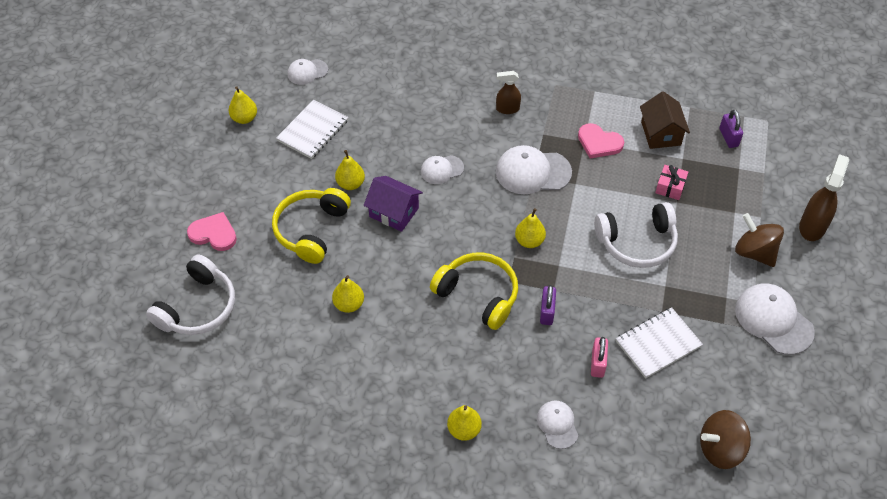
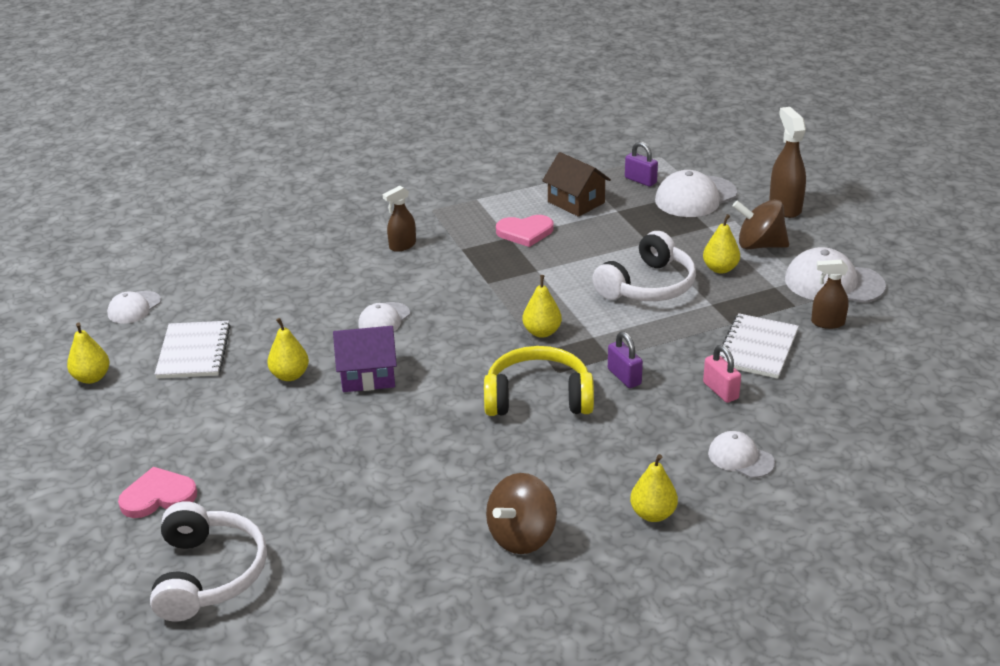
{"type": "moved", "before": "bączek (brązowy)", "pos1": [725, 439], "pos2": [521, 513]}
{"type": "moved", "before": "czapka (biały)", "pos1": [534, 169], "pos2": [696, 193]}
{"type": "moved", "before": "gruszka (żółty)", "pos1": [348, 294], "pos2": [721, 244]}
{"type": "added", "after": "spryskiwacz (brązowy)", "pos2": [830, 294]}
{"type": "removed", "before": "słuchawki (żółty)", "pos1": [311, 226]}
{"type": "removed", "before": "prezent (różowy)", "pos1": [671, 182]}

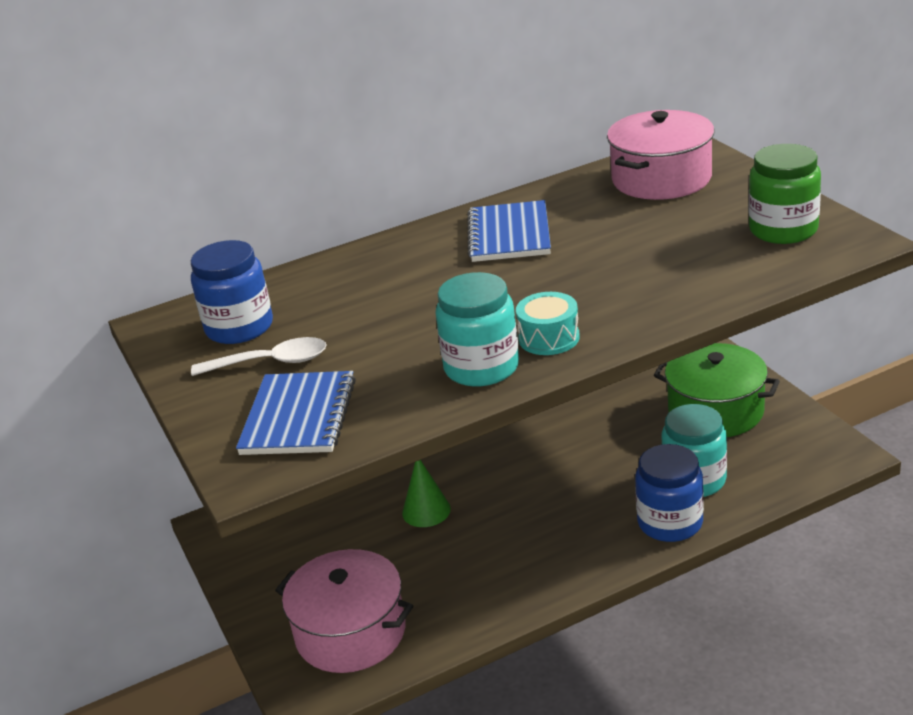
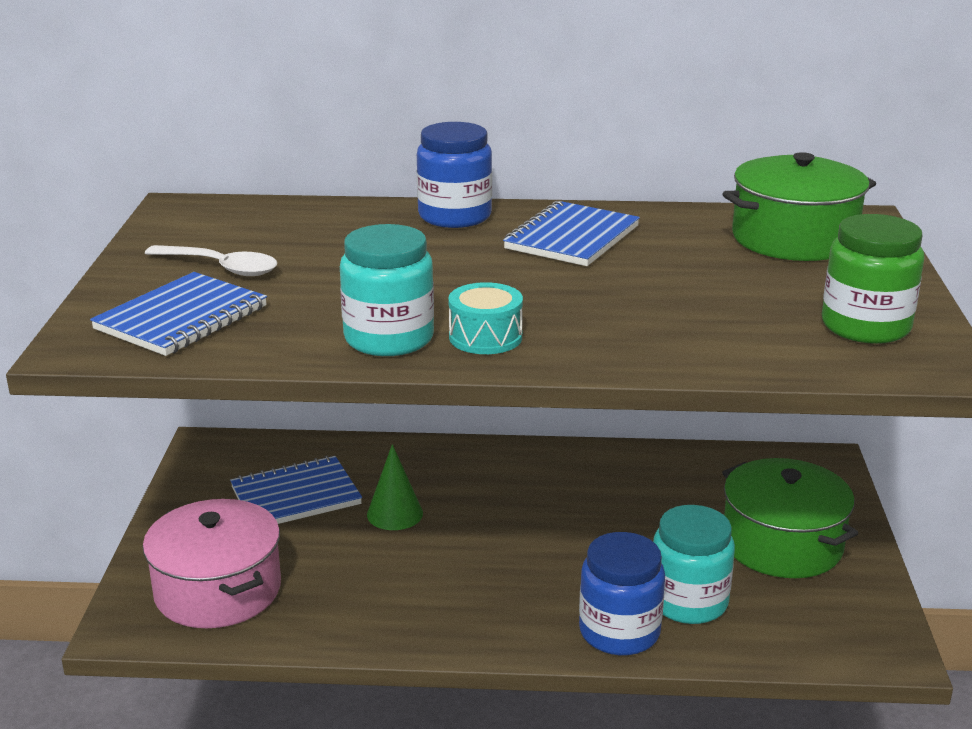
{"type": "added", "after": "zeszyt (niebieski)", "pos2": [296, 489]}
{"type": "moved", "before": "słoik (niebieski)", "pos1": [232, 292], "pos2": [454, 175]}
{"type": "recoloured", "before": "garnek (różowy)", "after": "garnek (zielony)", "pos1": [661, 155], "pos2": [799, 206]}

* * *

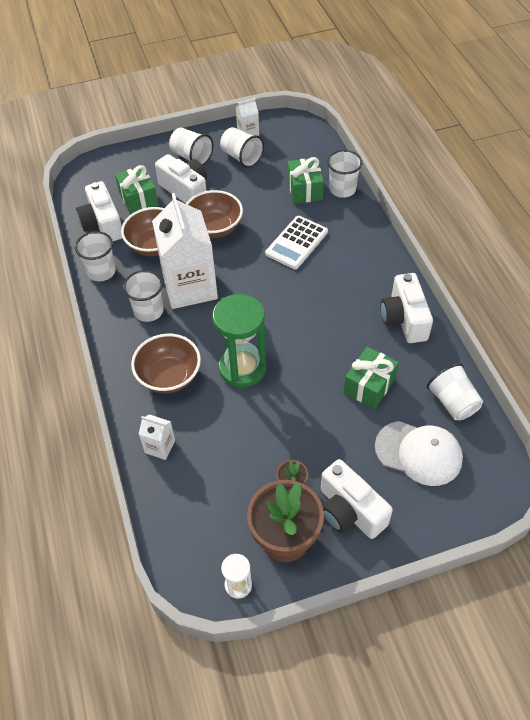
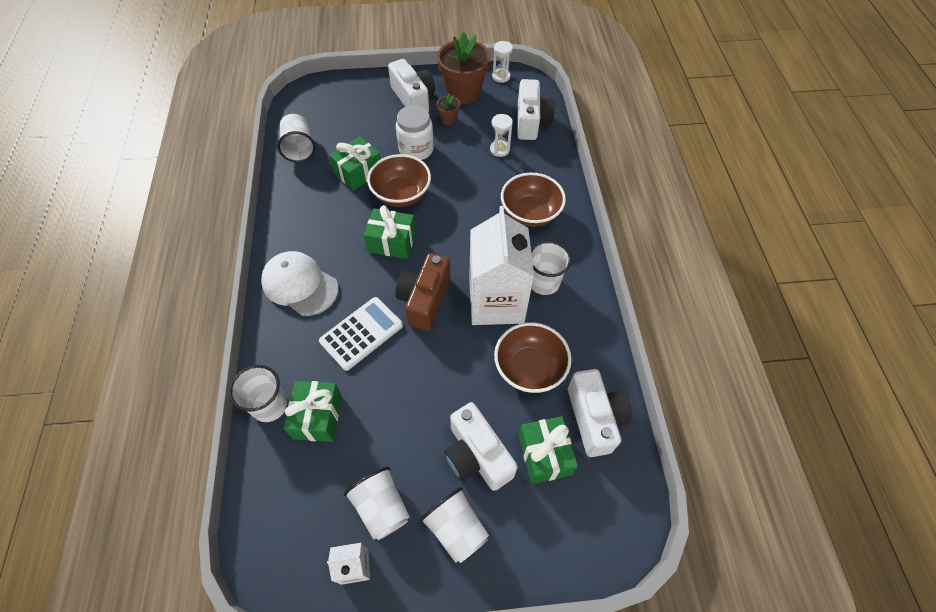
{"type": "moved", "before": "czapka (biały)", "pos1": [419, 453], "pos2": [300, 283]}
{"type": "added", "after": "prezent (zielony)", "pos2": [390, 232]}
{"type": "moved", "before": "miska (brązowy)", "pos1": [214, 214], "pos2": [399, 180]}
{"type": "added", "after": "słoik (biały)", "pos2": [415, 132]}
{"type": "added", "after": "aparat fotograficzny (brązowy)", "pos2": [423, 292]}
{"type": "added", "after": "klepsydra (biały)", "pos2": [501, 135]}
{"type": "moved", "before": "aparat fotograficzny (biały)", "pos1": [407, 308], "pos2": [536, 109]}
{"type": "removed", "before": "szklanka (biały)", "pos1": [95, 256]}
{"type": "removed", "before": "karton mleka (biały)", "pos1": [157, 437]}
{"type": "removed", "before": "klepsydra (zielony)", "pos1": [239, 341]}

--

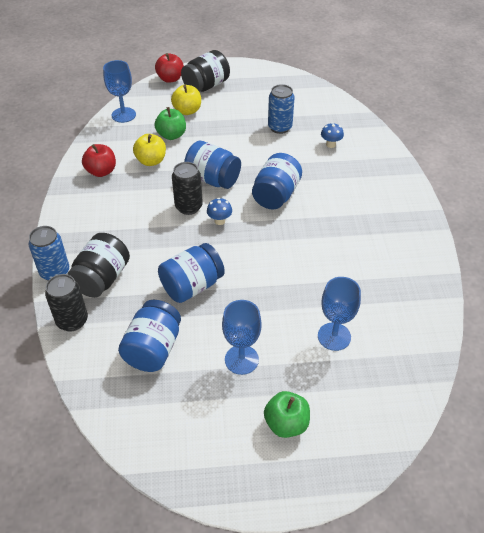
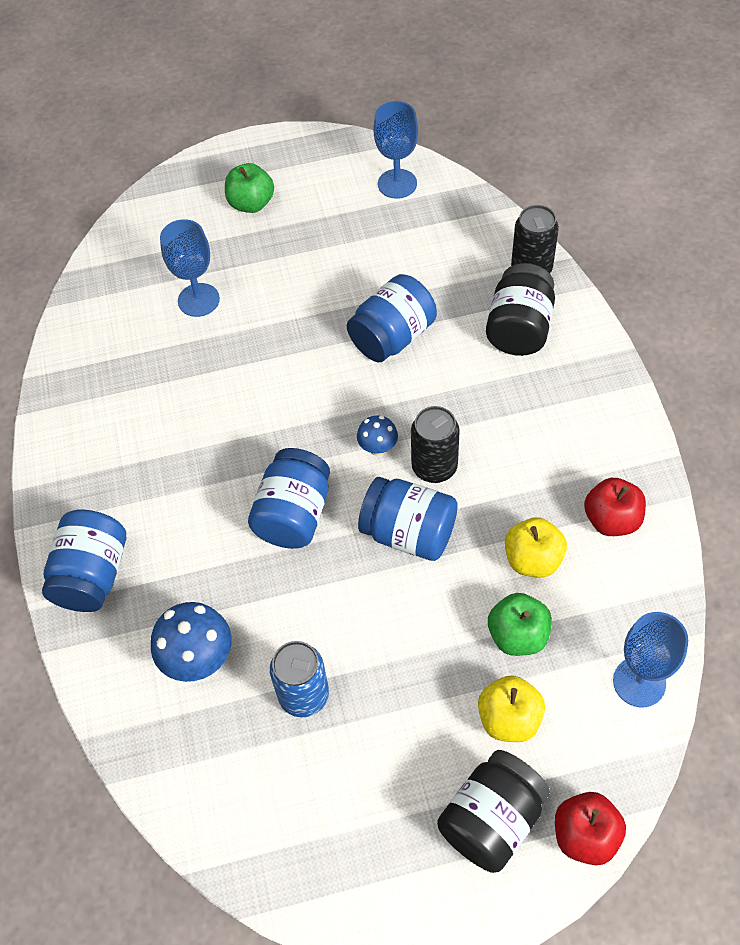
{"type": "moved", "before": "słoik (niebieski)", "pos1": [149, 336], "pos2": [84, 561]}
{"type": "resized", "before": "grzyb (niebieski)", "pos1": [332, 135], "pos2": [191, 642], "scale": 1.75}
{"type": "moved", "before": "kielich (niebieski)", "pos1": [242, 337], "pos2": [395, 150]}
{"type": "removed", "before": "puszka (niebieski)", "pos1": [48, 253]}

• _Your goal_
Look at the records above. Copy every line where the string "żółty" occurs.

• _Task answer_
{"type": "moved", "before": "gruszka (żółty)", "pos1": [348, 294], "pos2": [721, 244]}
{"type": "removed", "before": "słuchawki (żółty)", "pos1": [311, 226]}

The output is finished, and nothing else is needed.